# Task item
Filter the listing below, keeping every line that holds "parking".
____
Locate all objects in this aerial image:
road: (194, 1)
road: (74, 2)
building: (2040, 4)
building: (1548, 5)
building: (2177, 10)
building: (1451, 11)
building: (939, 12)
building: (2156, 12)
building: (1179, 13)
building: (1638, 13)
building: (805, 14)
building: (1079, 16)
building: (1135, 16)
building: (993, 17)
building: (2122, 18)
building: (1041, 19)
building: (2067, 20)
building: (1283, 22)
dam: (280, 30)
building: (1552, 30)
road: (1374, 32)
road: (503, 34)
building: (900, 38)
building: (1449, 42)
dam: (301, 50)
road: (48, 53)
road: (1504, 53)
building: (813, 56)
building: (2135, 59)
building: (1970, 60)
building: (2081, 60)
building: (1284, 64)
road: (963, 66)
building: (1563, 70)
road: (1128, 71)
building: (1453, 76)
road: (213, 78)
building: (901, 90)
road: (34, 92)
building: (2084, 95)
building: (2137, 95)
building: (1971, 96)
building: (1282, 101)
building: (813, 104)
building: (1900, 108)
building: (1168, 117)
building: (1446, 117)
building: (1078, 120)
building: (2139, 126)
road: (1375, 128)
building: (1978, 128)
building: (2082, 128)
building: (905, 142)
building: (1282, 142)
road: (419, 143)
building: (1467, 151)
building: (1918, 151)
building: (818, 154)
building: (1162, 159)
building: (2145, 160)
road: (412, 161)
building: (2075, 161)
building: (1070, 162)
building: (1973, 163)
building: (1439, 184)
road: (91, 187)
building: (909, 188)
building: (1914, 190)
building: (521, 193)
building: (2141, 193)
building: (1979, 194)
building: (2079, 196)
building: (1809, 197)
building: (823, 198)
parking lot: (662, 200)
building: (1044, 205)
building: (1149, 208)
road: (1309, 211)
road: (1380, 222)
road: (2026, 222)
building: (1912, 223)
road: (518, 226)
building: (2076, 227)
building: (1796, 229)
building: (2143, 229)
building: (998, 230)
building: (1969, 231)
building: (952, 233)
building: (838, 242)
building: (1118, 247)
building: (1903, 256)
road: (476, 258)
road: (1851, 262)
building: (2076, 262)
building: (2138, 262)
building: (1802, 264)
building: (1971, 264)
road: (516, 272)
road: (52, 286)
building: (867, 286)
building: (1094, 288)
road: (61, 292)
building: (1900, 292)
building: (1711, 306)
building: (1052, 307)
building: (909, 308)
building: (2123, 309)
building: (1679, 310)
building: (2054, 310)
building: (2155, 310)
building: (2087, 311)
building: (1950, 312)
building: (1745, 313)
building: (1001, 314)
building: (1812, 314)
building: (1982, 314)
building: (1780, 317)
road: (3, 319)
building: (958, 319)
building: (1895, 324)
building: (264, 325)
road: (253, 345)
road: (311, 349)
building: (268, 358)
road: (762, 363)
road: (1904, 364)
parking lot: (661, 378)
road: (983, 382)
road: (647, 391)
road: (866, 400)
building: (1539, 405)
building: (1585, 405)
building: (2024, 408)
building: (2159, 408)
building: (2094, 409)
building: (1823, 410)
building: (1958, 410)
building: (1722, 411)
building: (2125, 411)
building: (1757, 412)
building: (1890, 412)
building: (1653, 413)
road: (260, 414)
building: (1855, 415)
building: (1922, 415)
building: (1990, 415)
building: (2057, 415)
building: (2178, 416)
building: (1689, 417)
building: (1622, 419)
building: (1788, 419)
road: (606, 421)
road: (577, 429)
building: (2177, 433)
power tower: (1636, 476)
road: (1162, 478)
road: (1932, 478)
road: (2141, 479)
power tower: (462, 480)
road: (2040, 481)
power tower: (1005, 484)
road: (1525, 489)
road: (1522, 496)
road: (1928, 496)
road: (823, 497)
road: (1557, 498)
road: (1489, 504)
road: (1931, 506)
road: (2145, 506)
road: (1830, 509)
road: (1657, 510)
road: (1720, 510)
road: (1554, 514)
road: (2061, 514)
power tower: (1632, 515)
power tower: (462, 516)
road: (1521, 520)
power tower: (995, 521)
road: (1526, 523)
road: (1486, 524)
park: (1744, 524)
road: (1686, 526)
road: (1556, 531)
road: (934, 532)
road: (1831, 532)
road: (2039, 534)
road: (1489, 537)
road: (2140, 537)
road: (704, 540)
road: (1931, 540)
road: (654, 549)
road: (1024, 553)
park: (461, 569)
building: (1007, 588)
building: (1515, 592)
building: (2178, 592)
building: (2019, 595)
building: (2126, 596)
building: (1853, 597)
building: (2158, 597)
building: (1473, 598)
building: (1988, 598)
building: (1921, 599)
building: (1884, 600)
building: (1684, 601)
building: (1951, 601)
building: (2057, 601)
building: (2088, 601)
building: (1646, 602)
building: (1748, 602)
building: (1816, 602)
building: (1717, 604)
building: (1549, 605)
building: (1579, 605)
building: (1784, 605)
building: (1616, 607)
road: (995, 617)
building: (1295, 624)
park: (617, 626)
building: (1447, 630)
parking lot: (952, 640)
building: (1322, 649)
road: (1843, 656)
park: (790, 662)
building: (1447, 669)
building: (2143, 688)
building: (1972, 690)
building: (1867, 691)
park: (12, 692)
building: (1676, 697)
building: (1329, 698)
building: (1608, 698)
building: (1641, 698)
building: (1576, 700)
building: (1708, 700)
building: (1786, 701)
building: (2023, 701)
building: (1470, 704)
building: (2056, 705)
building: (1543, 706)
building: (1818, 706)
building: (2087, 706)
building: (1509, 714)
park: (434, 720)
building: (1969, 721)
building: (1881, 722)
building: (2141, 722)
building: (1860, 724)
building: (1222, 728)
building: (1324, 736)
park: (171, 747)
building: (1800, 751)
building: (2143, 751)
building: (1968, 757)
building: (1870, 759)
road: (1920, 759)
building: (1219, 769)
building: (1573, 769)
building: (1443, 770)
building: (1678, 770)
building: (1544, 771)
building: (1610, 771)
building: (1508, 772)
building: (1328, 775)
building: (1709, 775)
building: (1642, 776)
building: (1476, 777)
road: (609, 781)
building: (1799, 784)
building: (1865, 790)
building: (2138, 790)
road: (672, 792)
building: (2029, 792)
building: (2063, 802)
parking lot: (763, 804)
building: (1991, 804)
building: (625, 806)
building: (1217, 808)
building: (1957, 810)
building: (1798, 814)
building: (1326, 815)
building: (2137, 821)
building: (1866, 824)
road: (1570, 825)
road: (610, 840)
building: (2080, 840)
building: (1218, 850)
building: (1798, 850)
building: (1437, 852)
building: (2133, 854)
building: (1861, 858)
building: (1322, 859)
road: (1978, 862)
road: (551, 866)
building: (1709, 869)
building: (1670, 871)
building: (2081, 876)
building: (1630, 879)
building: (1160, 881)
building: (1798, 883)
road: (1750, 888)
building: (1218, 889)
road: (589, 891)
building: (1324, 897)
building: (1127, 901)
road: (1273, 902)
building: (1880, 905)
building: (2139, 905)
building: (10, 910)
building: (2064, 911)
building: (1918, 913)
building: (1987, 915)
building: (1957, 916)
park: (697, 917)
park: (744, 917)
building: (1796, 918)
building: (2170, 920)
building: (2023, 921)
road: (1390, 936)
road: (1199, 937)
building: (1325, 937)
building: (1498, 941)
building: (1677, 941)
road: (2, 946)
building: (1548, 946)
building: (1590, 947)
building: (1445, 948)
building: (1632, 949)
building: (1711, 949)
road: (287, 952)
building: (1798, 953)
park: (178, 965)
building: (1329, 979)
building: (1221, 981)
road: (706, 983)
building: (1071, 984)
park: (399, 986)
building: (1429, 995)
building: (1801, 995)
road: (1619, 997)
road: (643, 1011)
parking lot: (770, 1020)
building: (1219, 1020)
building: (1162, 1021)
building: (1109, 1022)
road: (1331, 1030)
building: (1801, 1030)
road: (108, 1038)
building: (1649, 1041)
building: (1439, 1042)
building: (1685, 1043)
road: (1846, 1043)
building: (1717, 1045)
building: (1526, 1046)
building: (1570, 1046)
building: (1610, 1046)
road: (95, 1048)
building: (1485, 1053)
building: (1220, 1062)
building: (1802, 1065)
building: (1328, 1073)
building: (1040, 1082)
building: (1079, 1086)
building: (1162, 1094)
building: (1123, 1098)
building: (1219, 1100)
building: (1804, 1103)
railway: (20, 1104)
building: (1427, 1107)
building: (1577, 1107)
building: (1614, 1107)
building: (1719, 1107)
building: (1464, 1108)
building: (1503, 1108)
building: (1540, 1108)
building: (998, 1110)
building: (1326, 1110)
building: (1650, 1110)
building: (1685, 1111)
____
# Completed exercise
parking lot: (662, 200)
parking lot: (661, 378)
parking lot: (952, 640)
parking lot: (763, 804)
parking lot: (770, 1020)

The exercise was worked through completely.